(Object matching data)
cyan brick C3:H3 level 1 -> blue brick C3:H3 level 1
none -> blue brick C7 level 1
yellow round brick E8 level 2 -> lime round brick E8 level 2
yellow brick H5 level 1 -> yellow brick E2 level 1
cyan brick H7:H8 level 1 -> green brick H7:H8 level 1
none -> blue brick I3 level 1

...

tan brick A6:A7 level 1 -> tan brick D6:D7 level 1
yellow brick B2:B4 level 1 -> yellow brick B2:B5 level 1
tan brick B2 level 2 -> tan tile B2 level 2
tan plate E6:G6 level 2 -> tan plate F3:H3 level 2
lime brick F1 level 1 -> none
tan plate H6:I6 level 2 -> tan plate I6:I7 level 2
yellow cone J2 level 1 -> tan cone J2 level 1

* **What you need to do**:
Read through the entries, then copy every line where the string "lime" is found.

* **Response to this exercise**:
yellow round brick E8 level 2 -> lime round brick E8 level 2
lime brick F1 level 1 -> none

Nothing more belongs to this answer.